Records supplied

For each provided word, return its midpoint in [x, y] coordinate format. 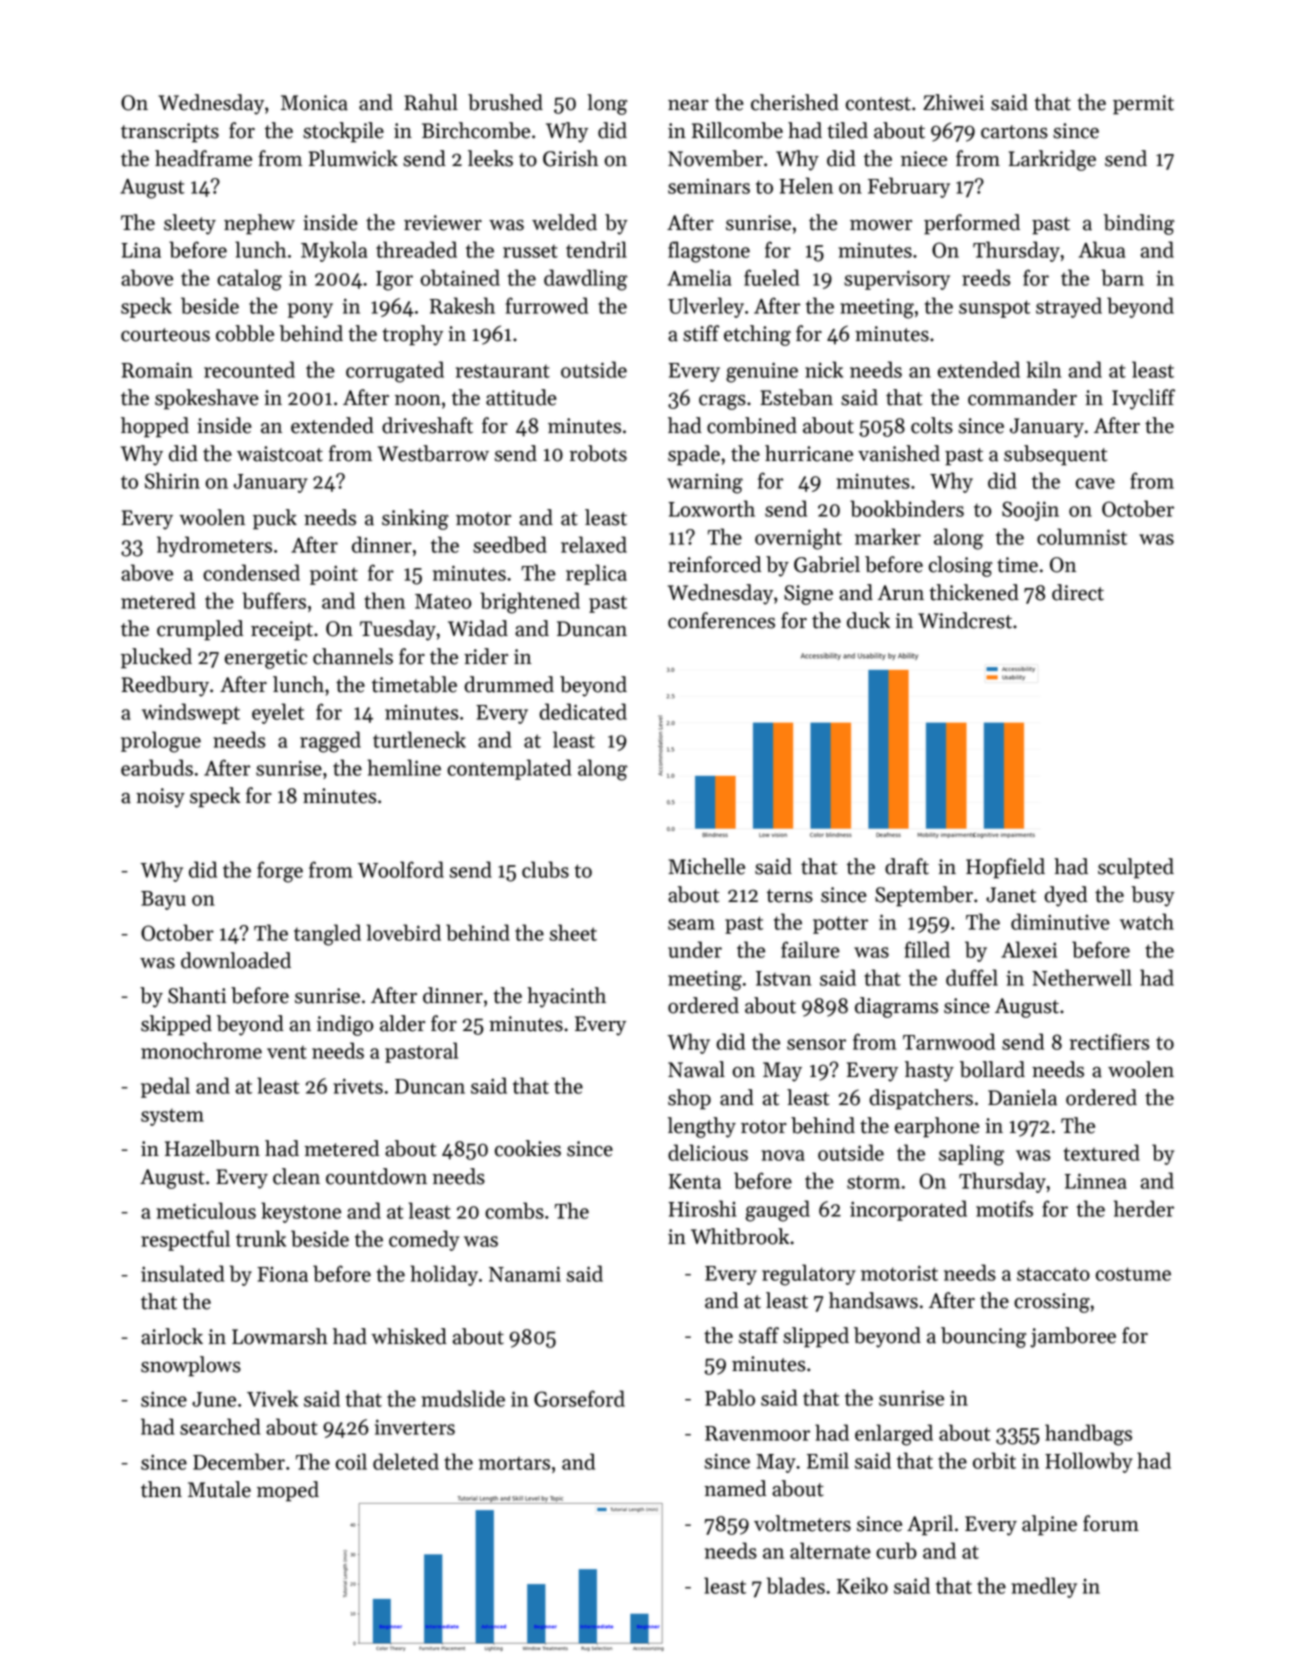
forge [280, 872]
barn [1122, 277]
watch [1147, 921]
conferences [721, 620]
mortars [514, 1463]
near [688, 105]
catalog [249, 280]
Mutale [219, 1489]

--

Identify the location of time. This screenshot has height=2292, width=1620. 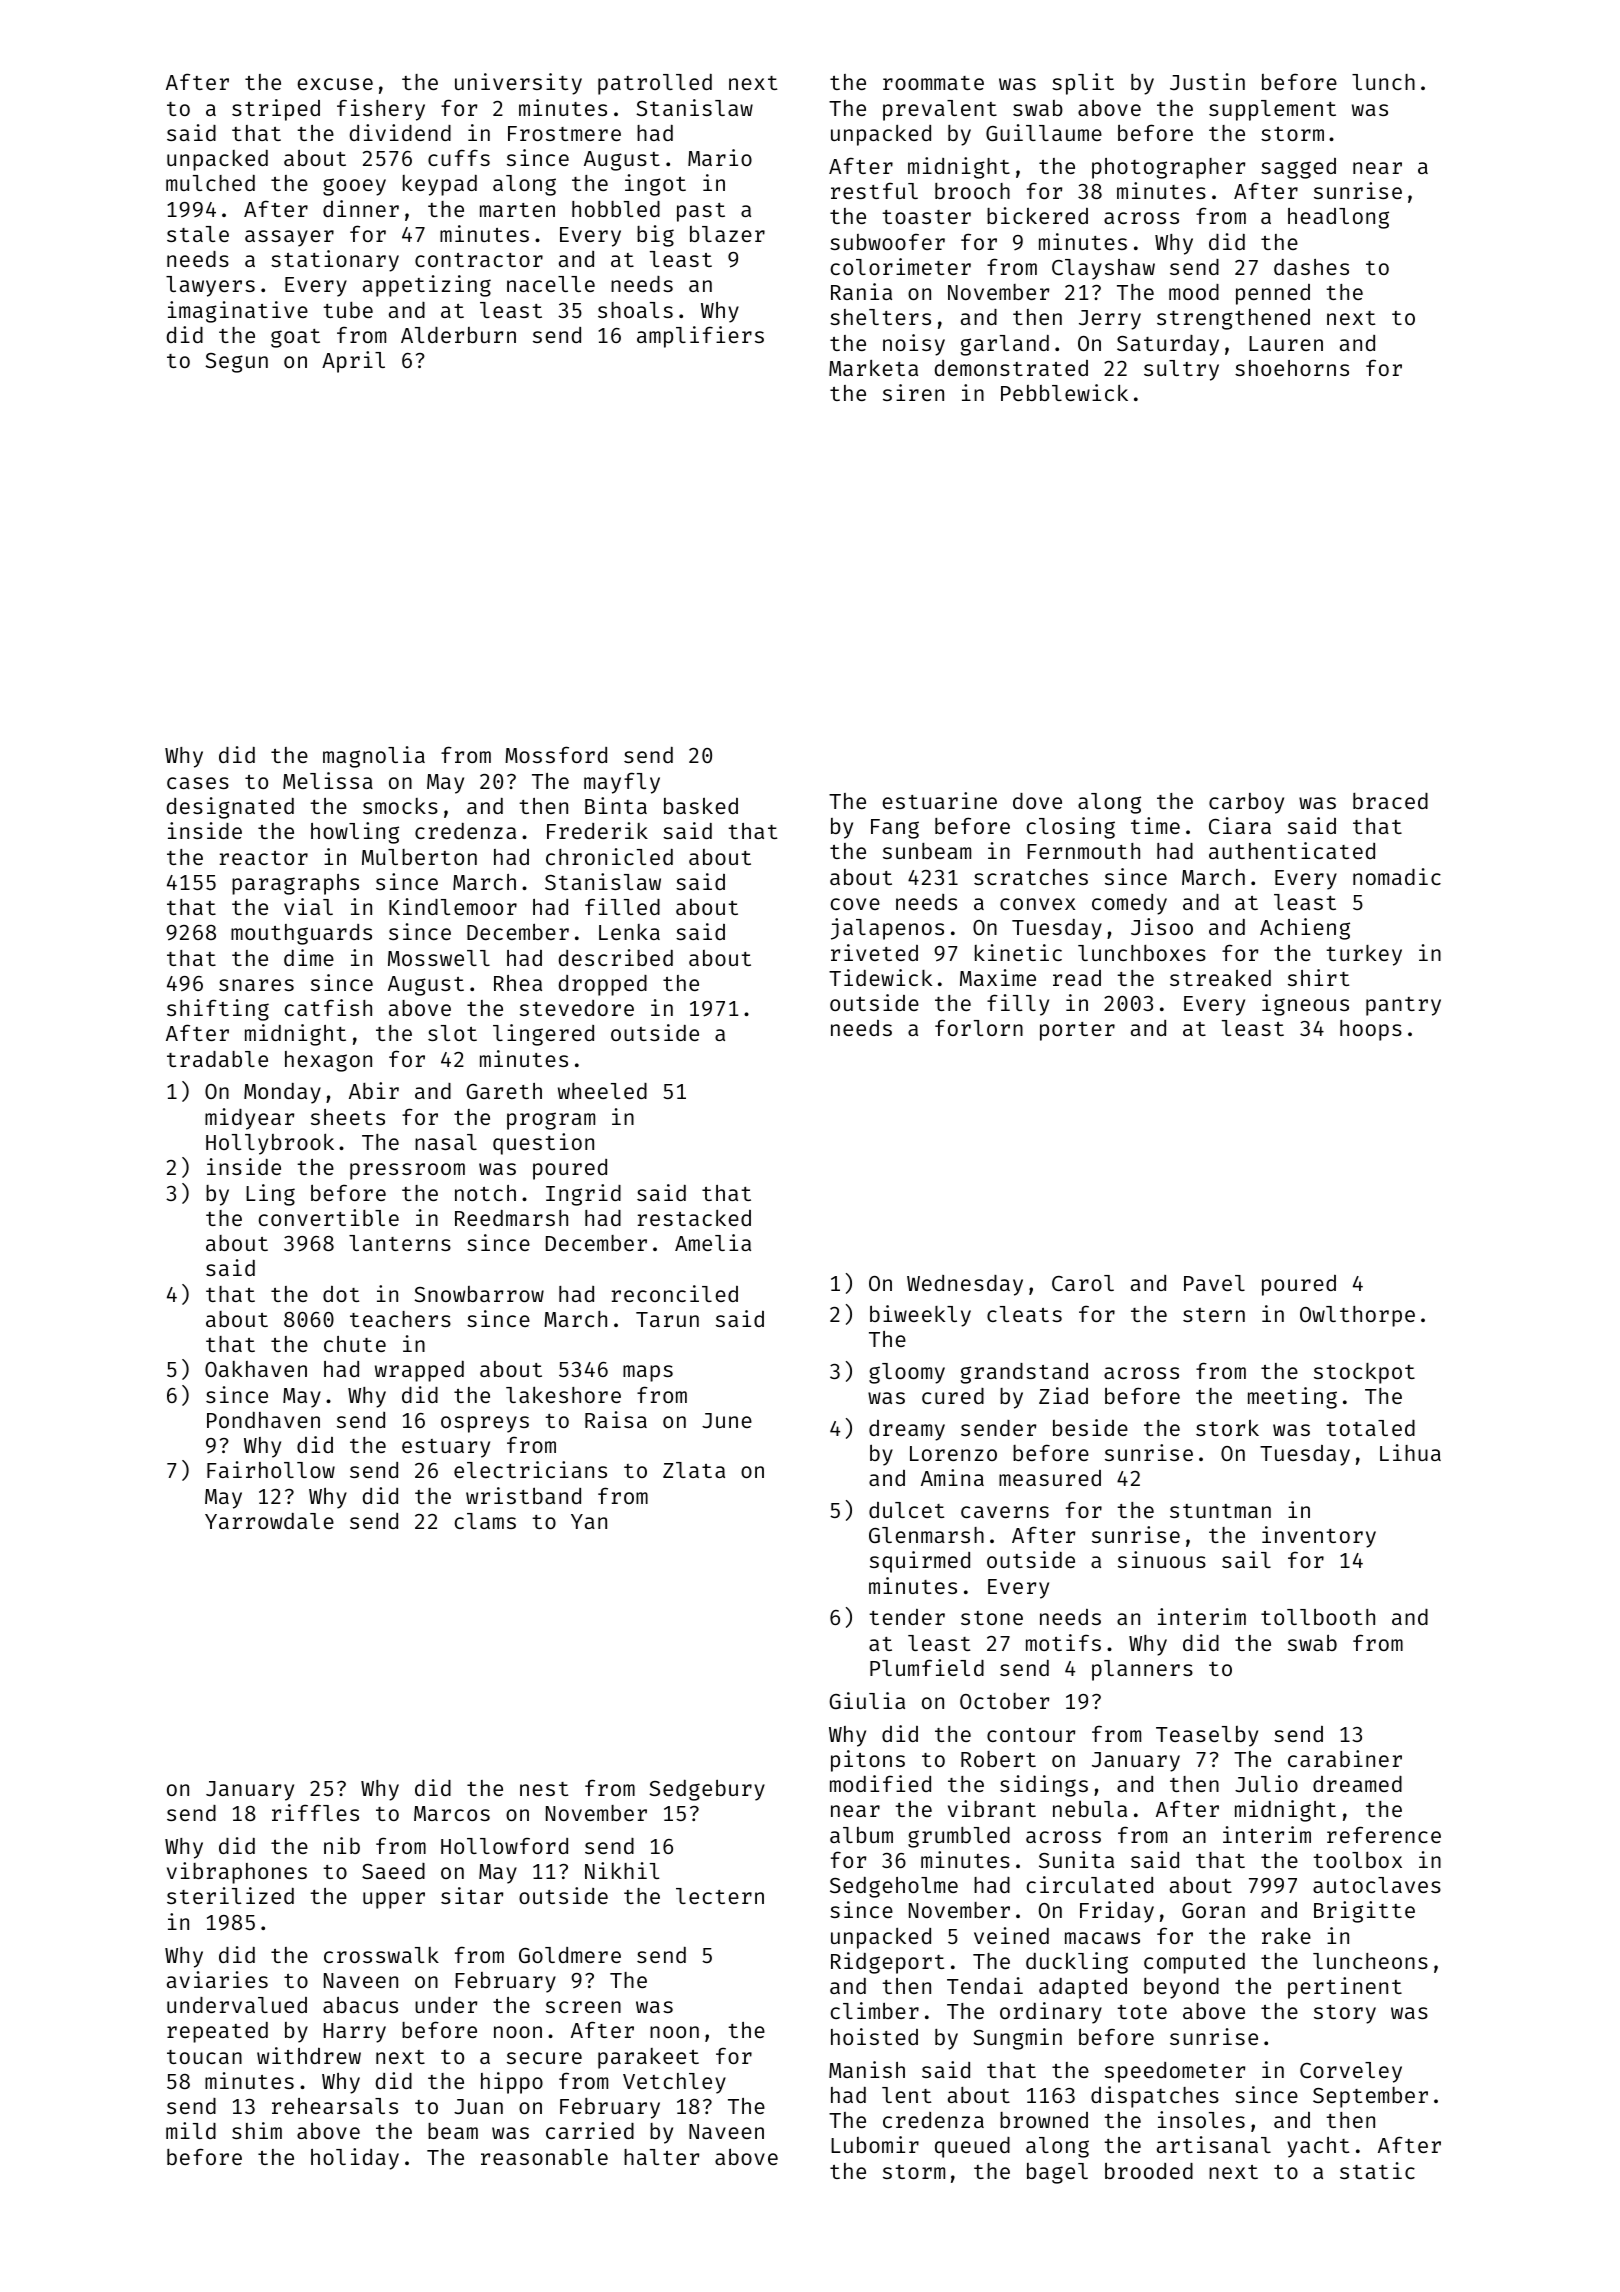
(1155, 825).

Exercise brief
Can you copy out, word for word, everything from the entry containing "barn [1122, 277]" down to the entry containing "Mutale [219, 1489]", with both of those entries included?

Task response
barn [1122, 277]
watch [1147, 921]
conferences [721, 620]
mortars [514, 1463]
near [688, 105]
catalog [249, 280]
Mutale [219, 1489]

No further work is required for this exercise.